» **WHAT YOU HAVE TO DO**: Determine how many lines in the material below contain the string "blue", then state only that count.

» **RAW DATA**:

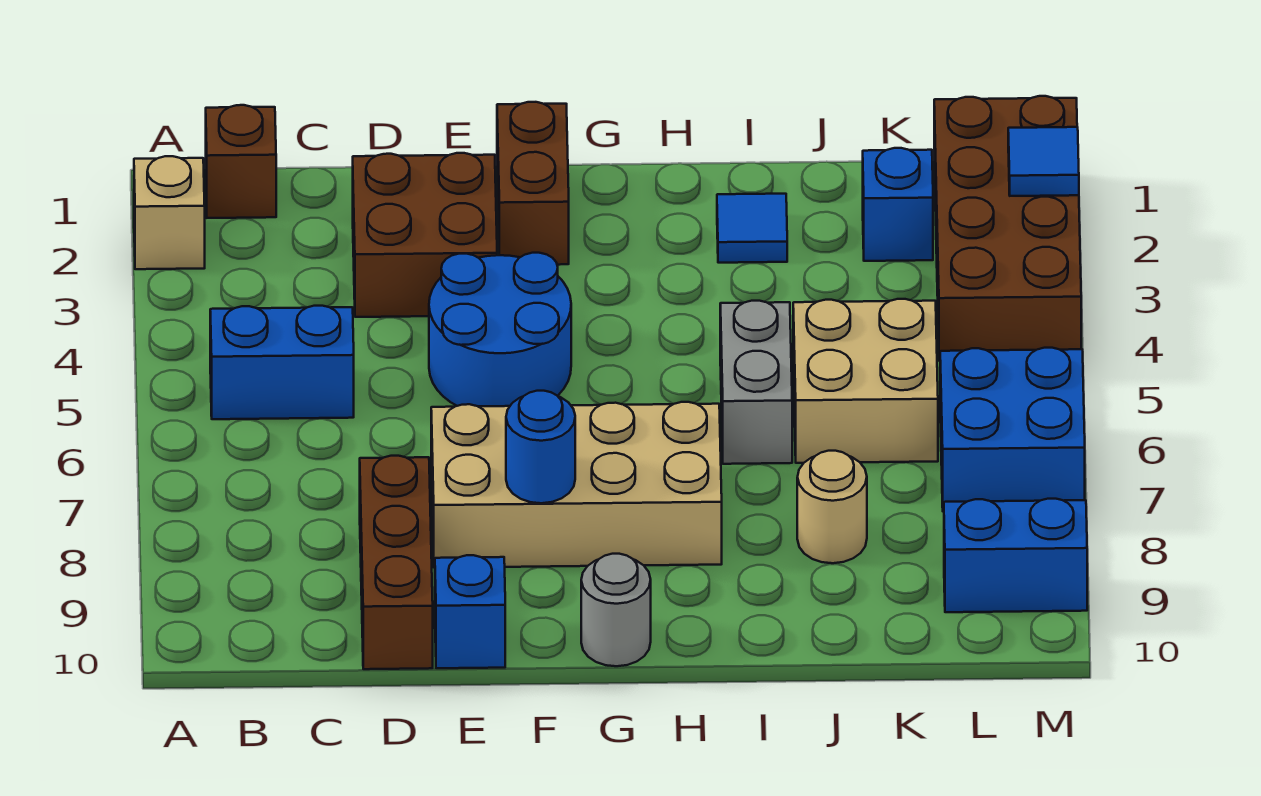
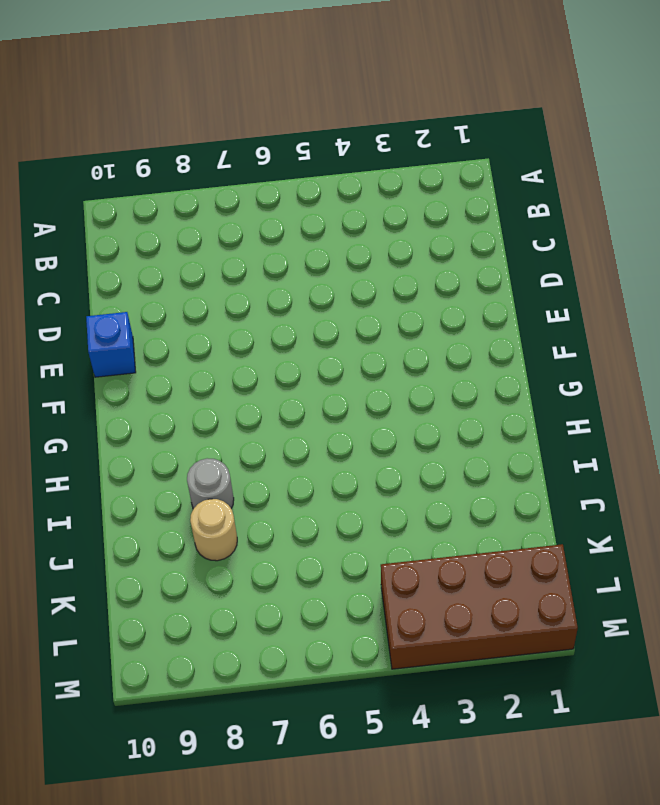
grey round brick I8 level 1 -> grey round brick G10 level 1
none -> tan brick A2 level 1
none -> brown brick B1 level 1
none -> blue brick B5:C5 level 1

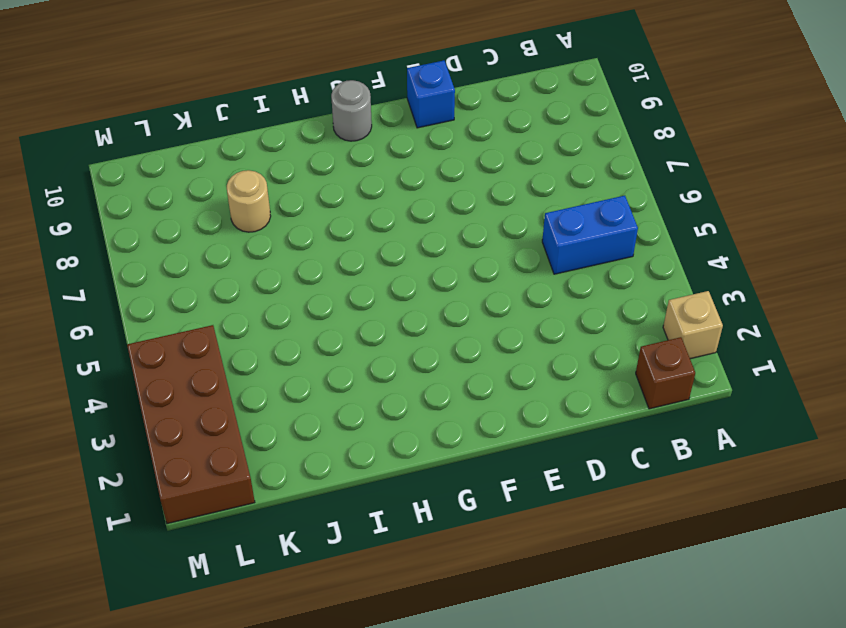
none -> brown brick D2:E3 level 1
none -> brown brick D8:D10 level 1
none -> blue round brick E4:F5 level 1

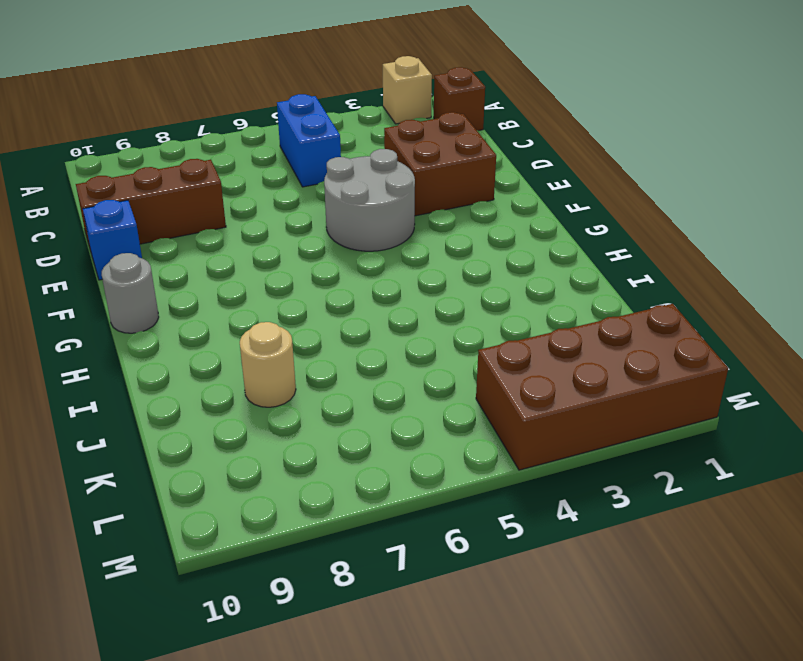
grey round brick E4:F5 level 1 -> blue round brick E4:F5 level 1
none -> tan brick E7:H8 level 1
none -> brown brick F1:F2 level 1
none -> blue tile I2 level 1

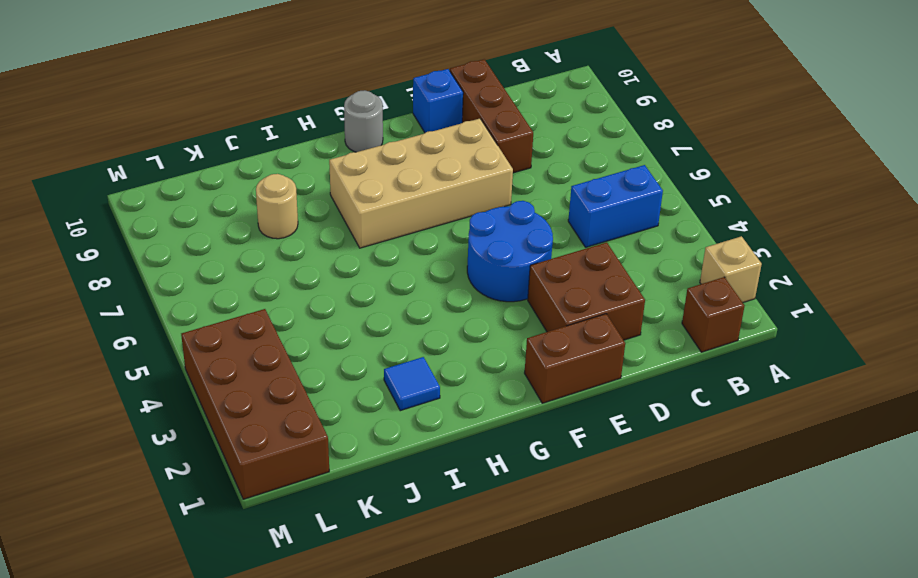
brown brick E1:F1 level 1 -> brown brick F1:F2 level 1
none -> grey brick I5:I6 level 1
none -> tan brick J5:K6 level 1
none -> blue brick K2 level 1

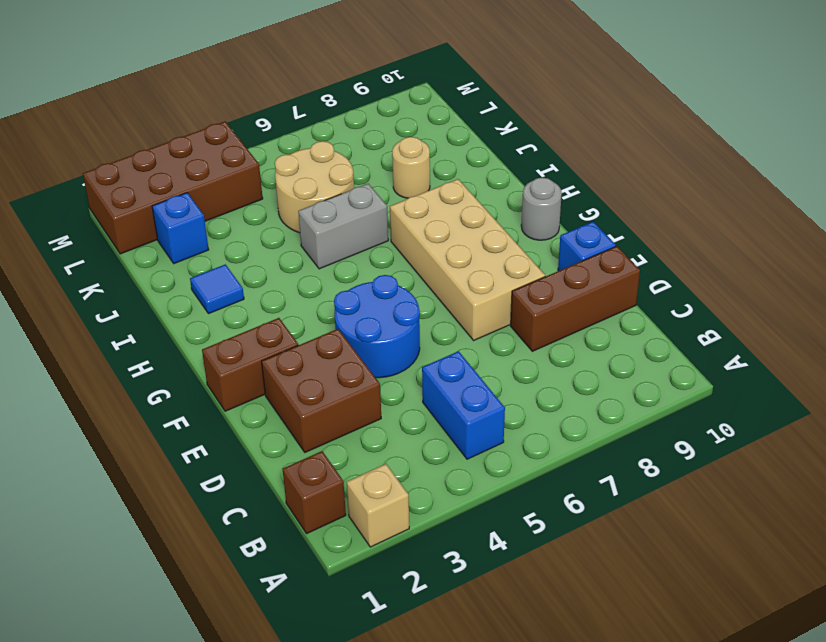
tan round brick J5:K6 level 1 -> tan brick J5:K6 level 1
none -> blue brick L6:M7 level 1
none -> blue brick L9:M9 level 1
none -> blue round brick F8 level 2

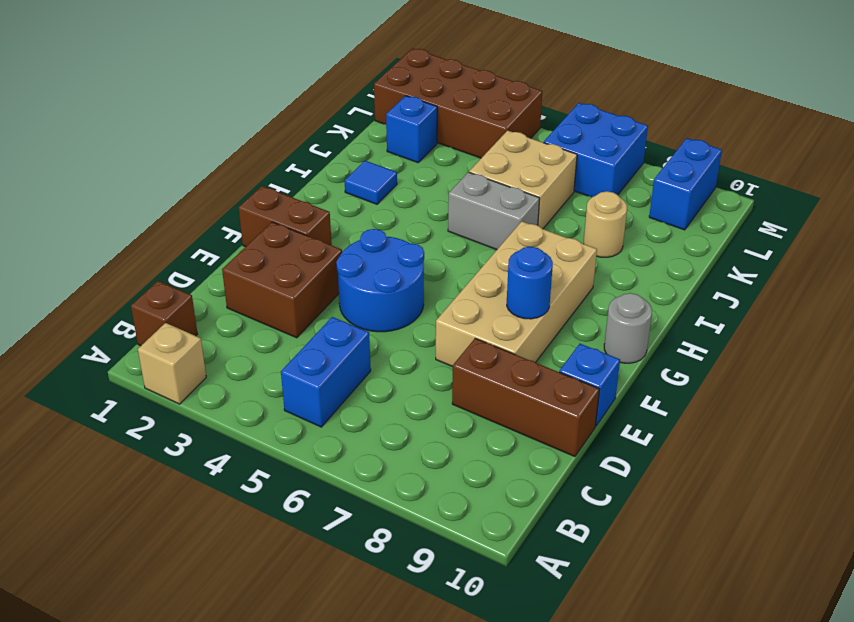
none -> blue tile M2 level 2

» **TASK SOLUTION**: 9